Segment Start: Records for this exercise
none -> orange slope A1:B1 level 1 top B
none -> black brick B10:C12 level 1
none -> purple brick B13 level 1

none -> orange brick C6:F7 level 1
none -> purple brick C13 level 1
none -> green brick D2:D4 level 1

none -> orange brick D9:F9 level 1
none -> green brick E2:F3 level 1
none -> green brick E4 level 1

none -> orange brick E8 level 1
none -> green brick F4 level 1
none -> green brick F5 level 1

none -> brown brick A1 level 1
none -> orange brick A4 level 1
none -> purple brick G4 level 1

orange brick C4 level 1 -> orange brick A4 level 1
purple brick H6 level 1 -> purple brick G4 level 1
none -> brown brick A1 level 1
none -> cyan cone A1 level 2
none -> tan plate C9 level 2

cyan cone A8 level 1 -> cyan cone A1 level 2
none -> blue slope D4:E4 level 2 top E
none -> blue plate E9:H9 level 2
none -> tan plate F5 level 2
Segment End: Records for this exercise
Segment Start: Records for this exercise
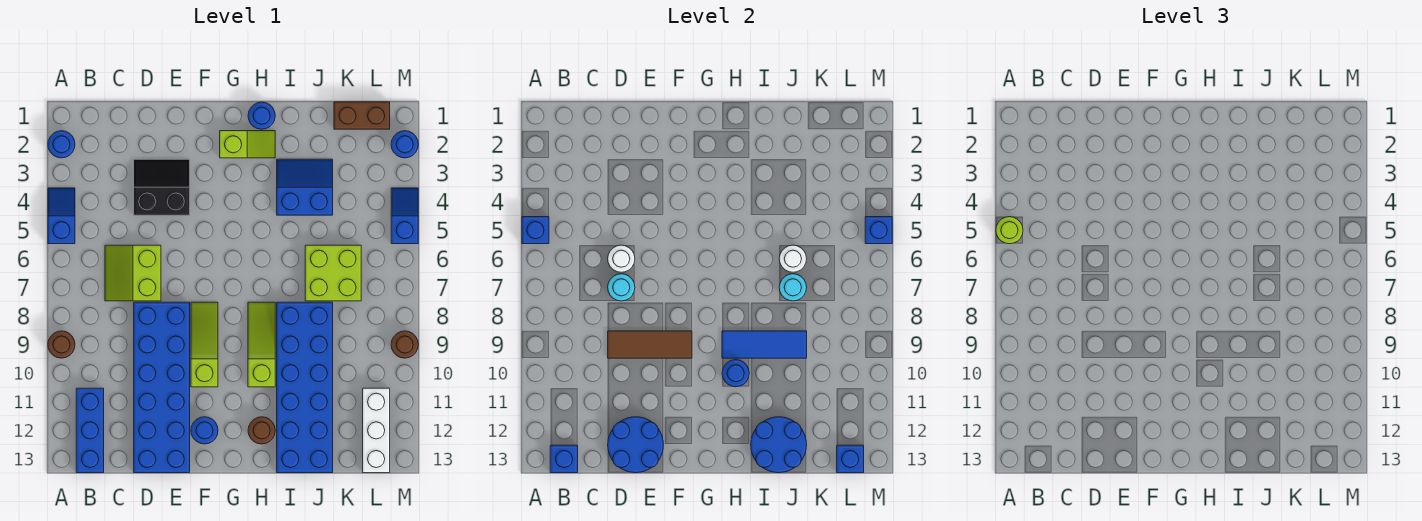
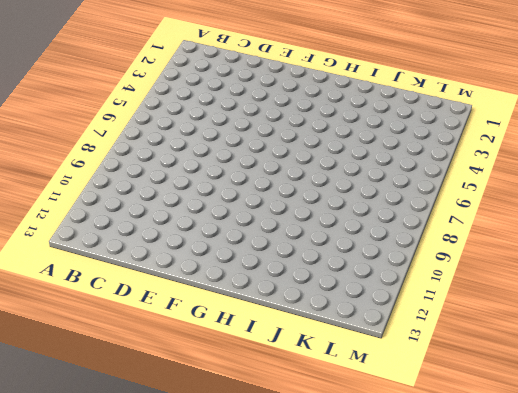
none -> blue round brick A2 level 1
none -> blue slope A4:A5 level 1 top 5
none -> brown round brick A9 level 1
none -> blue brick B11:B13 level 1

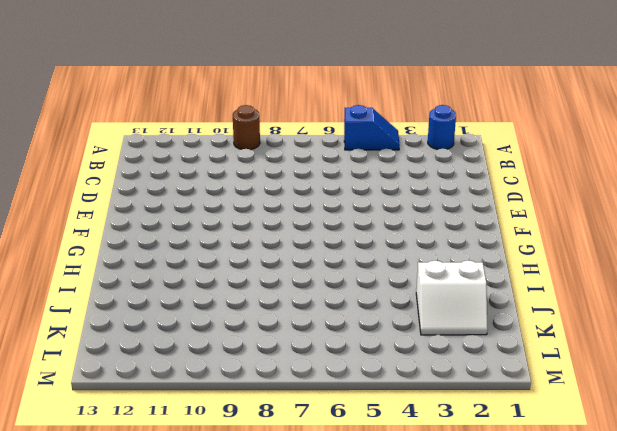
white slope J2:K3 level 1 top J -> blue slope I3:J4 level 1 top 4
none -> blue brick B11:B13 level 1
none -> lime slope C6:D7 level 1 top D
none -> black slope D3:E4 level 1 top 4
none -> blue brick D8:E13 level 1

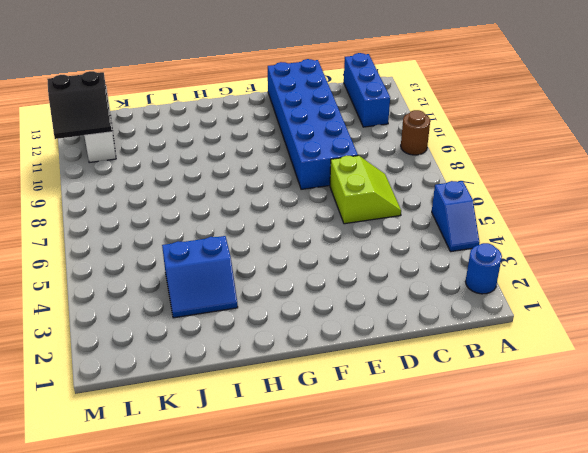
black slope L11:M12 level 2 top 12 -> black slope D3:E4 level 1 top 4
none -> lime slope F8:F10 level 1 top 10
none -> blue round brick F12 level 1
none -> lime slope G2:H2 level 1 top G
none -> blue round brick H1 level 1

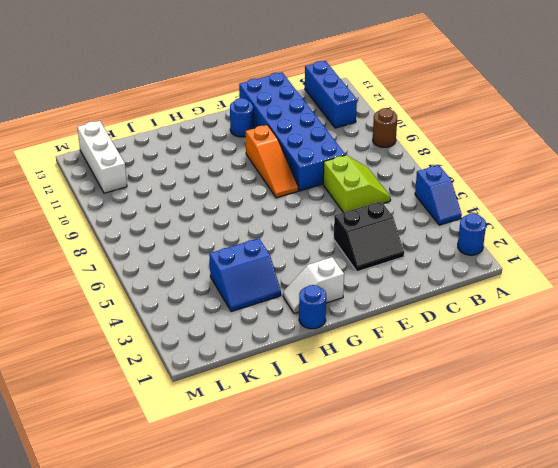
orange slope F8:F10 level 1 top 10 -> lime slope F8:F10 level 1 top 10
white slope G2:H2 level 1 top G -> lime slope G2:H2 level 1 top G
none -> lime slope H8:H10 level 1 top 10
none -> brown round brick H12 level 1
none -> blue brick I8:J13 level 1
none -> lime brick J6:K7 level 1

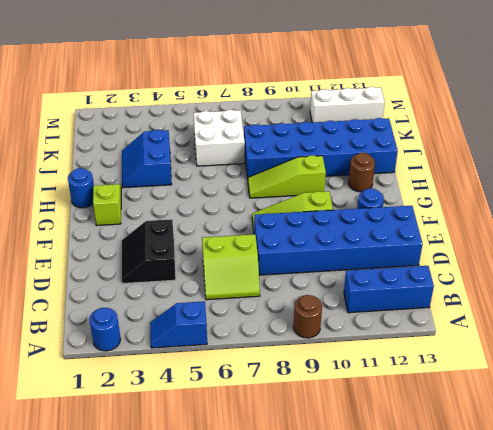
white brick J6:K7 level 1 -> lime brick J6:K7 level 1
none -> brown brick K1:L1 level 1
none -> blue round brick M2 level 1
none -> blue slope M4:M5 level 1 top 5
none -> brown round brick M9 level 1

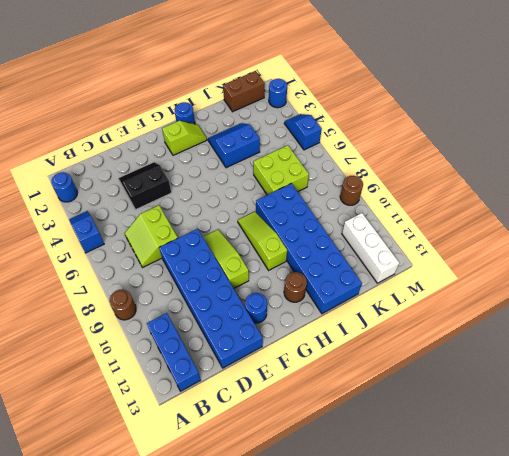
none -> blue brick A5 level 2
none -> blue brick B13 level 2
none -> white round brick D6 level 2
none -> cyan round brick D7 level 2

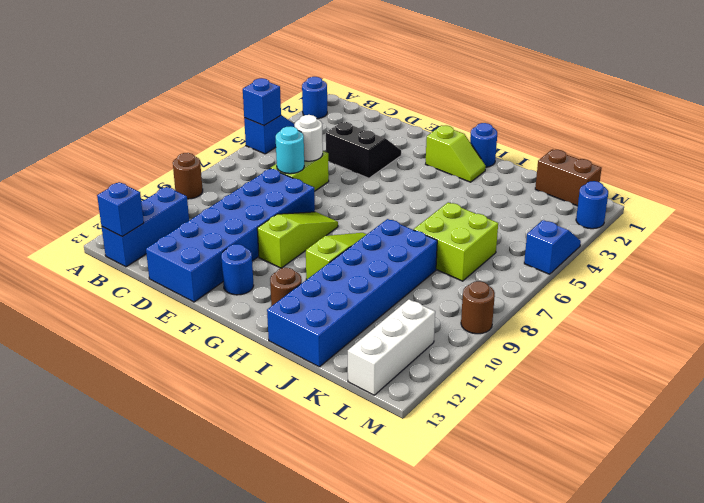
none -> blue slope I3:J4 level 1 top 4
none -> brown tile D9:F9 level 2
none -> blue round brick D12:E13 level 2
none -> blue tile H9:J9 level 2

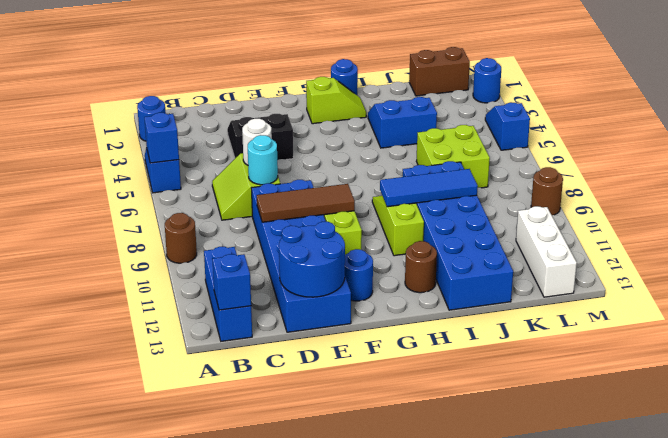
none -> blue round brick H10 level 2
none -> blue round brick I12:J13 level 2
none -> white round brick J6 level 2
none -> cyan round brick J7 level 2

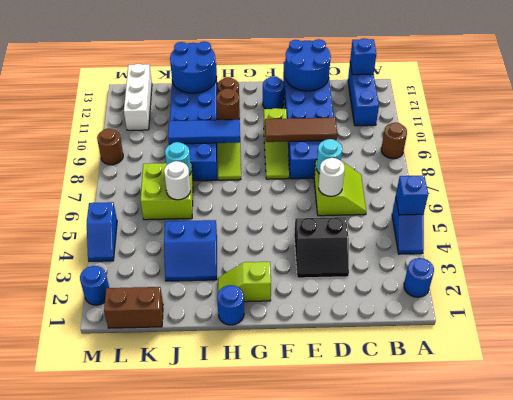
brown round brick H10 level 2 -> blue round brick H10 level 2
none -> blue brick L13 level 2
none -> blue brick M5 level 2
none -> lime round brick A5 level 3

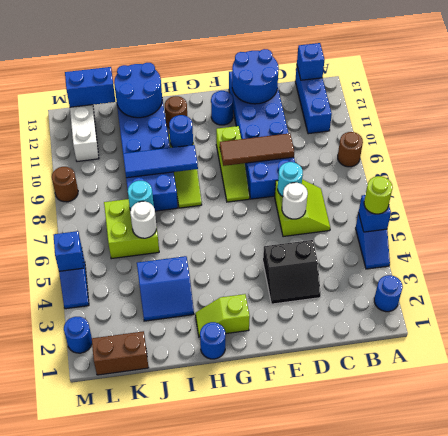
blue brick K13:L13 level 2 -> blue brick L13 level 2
Segment End: Records for this exercise
Segment Start: Records for this exercise
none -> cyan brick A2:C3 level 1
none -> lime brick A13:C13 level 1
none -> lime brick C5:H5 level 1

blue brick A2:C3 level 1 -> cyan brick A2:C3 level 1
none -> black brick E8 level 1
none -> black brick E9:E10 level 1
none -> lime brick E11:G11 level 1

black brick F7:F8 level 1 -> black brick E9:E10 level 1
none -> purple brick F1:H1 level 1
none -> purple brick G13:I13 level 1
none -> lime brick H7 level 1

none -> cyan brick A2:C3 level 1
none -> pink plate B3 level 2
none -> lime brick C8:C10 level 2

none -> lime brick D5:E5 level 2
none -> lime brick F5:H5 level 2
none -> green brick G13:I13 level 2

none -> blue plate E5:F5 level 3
Segment End: Records for this exercise
• What the task asks:
Every line above from the one with "none -> brown round brick M9 level 1" down to the one with "blue brick K13:L13" must be written out exactly, and no picture may appear.

• Completed task:
none -> brown round brick M9 level 1

none -> blue brick A5 level 2
none -> blue brick B13 level 2
none -> white round brick D6 level 2
none -> cyan round brick D7 level 2

none -> blue slope I3:J4 level 1 top 4
none -> brown tile D9:F9 level 2
none -> blue round brick D12:E13 level 2
none -> blue tile H9:J9 level 2

none -> blue round brick H10 level 2
none -> blue round brick I12:J13 level 2
none -> white round brick J6 level 2
none -> cyan round brick J7 level 2

brown round brick H10 level 2 -> blue round brick H10 level 2
none -> blue brick L13 level 2
none -> blue brick M5 level 2
none -> lime round brick A5 level 3

blue brick K13:L13 level 2 -> blue brick L13 level 2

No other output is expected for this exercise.